#### [EXERCISE DESCRIPTION]
A word-for-word copy of the entries is the goal; leave out the pictures.
** Opening PROVIDED ENTRIES block **
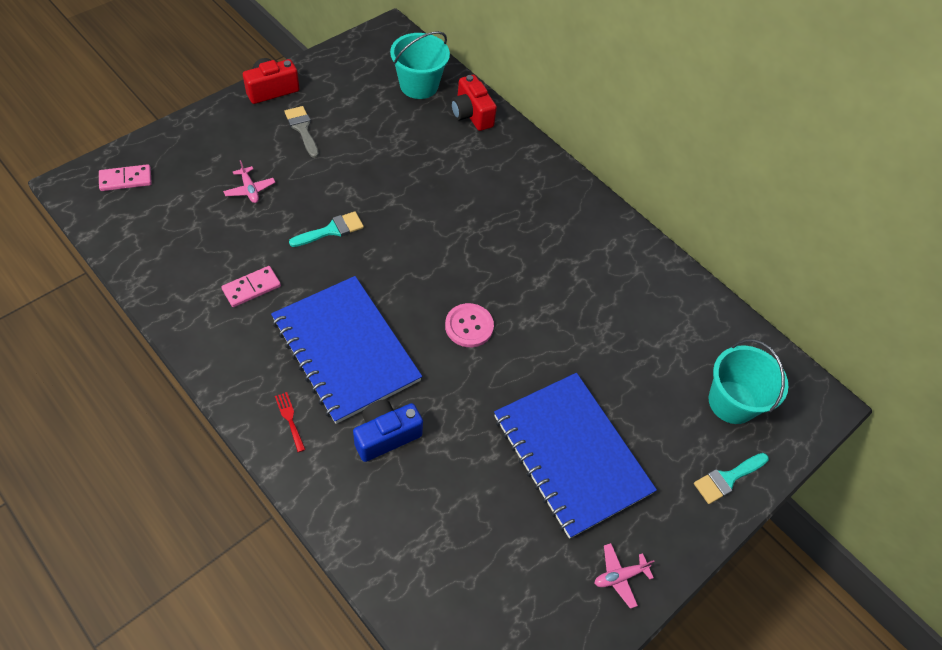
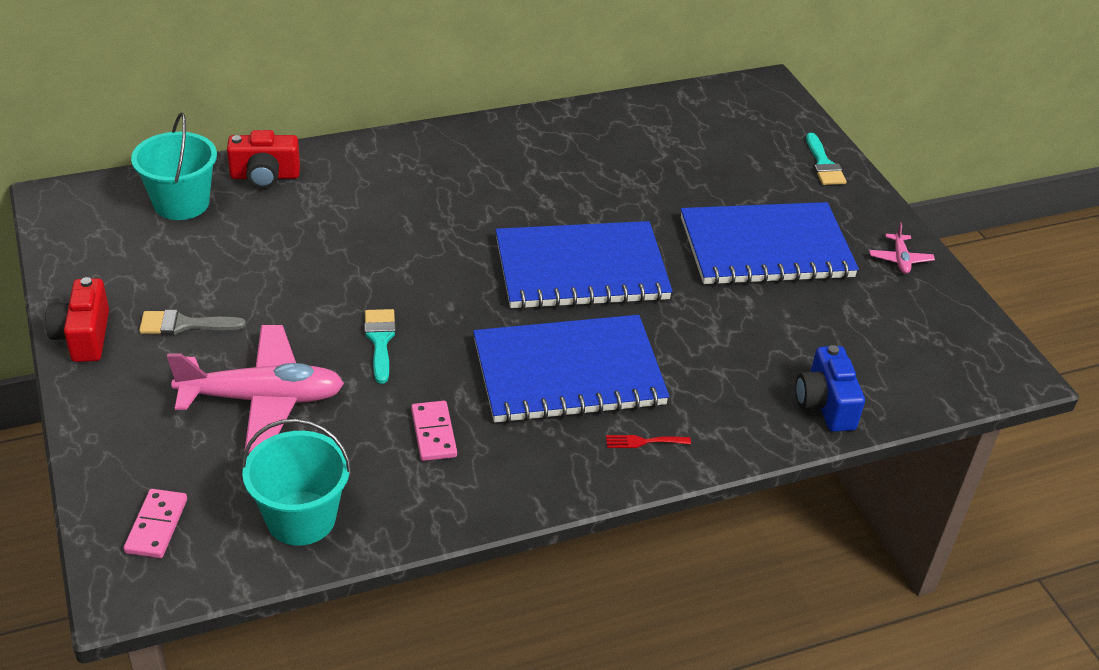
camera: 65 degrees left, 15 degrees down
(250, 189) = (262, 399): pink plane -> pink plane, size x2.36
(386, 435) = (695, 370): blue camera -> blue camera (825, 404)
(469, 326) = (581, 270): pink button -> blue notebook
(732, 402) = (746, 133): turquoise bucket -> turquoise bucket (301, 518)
** Closing PROVIDED ENTRIES block **
#### [SOLUTION TO THIS PROBLEM]
camera: 65 degrees left, 15 degrees down
(250, 189) = (262, 399): pink plane -> pink plane, size x2.36
(386, 435) = (695, 370): blue camera -> blue camera (825, 404)
(469, 326) = (581, 270): pink button -> blue notebook
(732, 402) = (746, 133): turquoise bucket -> turquoise bucket (301, 518)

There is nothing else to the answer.